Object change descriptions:
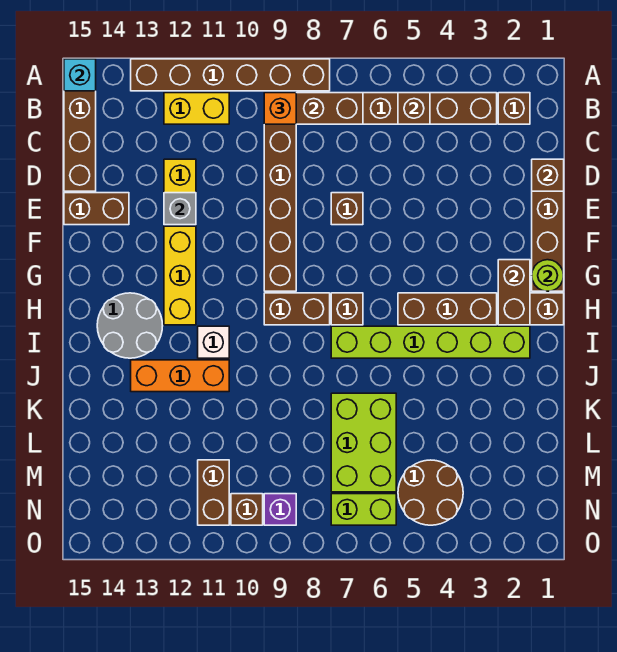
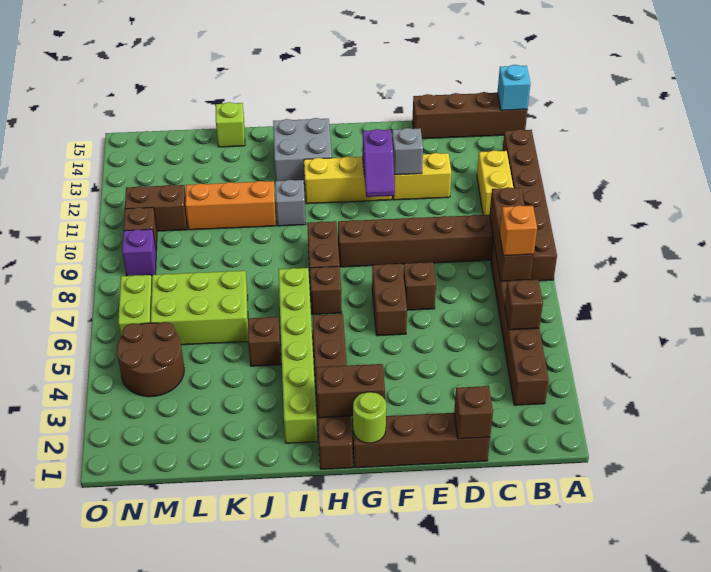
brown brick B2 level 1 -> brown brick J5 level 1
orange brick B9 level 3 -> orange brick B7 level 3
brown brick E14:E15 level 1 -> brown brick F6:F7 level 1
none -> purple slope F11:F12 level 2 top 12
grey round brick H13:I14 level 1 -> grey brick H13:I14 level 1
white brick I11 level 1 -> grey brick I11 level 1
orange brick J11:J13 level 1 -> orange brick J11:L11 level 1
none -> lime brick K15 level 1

● **DESCRIPTION OF THE TASK**:
Print the data above exactly, minus pictures.

● **EXERCISE SOLUTION**:
brown brick B2 level 1 -> brown brick J5 level 1
orange brick B9 level 3 -> orange brick B7 level 3
brown brick E14:E15 level 1 -> brown brick F6:F7 level 1
none -> purple slope F11:F12 level 2 top 12
grey round brick H13:I14 level 1 -> grey brick H13:I14 level 1
white brick I11 level 1 -> grey brick I11 level 1
orange brick J11:J13 level 1 -> orange brick J11:L11 level 1
none -> lime brick K15 level 1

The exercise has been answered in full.